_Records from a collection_
:::

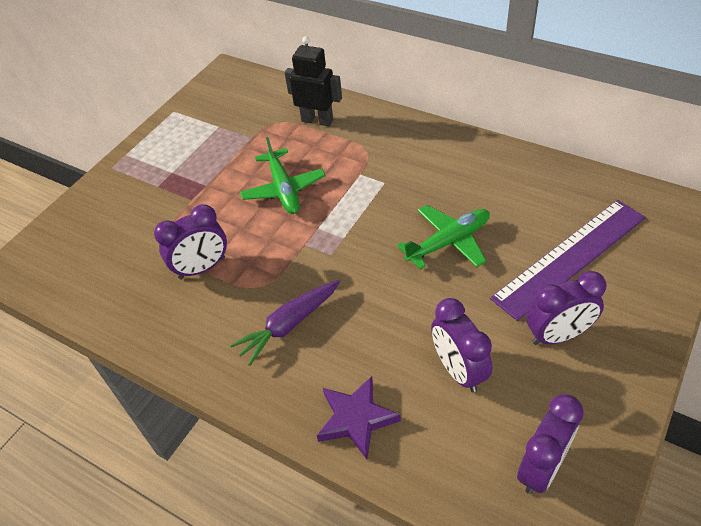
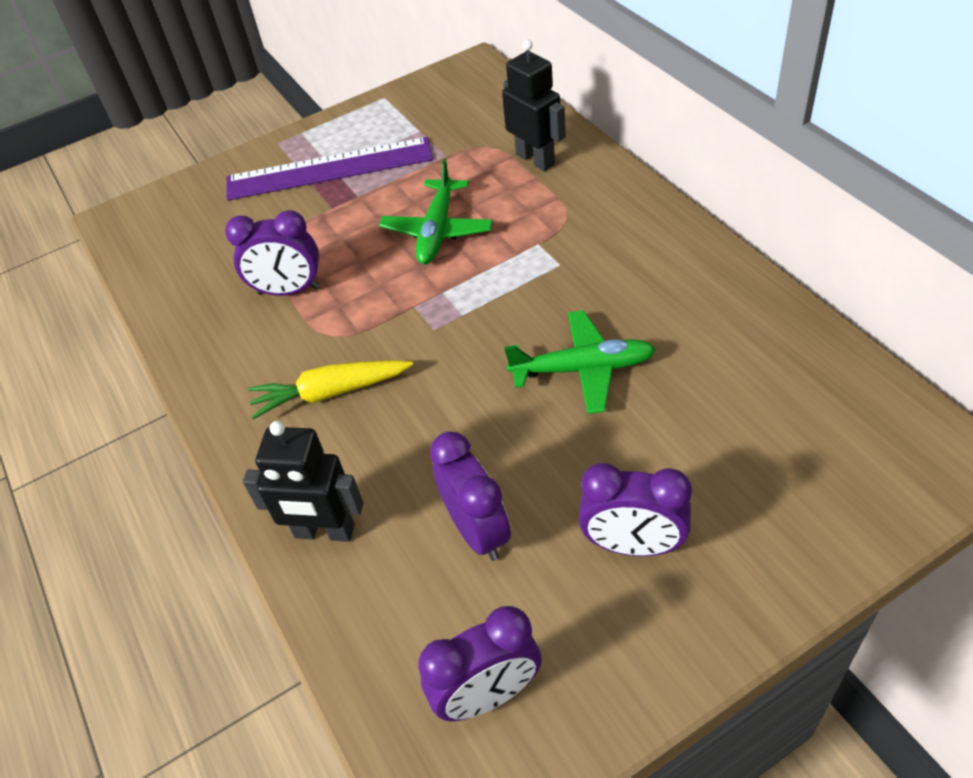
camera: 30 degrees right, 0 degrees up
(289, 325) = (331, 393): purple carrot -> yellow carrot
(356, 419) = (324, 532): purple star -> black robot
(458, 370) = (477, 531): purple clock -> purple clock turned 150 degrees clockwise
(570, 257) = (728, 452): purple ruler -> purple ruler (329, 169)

:::

_Task to complete_
Report all lines of the data above that include the string "purple".

_Task output_
(289, 325) = (331, 393): purple carrot -> yellow carrot
(356, 419) = (324, 532): purple star -> black robot
(458, 370) = (477, 531): purple clock -> purple clock turned 150 degrees clockwise
(570, 257) = (728, 452): purple ruler -> purple ruler (329, 169)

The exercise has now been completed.